## THE REQUEST
Copy the records below word for word, leaving out the pictures.

━━━━━ MATERIAL FOR THIS TASK ━━━━━

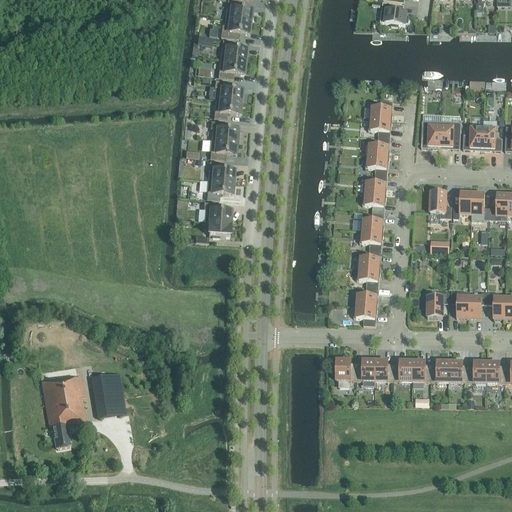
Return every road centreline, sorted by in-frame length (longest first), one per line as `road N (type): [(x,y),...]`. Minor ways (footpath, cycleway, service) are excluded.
road 1 (residential): [(274,0),(250,240),(266,242)]
road 2 (tertiary): [(291,0),(266,242)]
road 3 (tertiary): [(262,336),(260,511)]
road 4 (residential): [(407,173),(397,339)]
road 5 (residential): [(262,336),(397,339)]
road 6 (unclassified): [(0,483),(127,479)]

━━━━━

## SOLUTION FOR THIS PROBLEM
Return every road centreline, sorted by in-frame length (longest first), one per line as `road N (type): [(x,y),...]`. Minor ways (footpath, cycleway, service) are excluded.
road 1 (residential): [(274,0),(250,240),(266,242)]
road 2 (tertiary): [(291,0),(266,242)]
road 3 (tertiary): [(262,336),(260,511)]
road 4 (residential): [(407,173),(397,339)]
road 5 (residential): [(262,336),(397,339)]
road 6 (unclassified): [(0,483),(127,479)]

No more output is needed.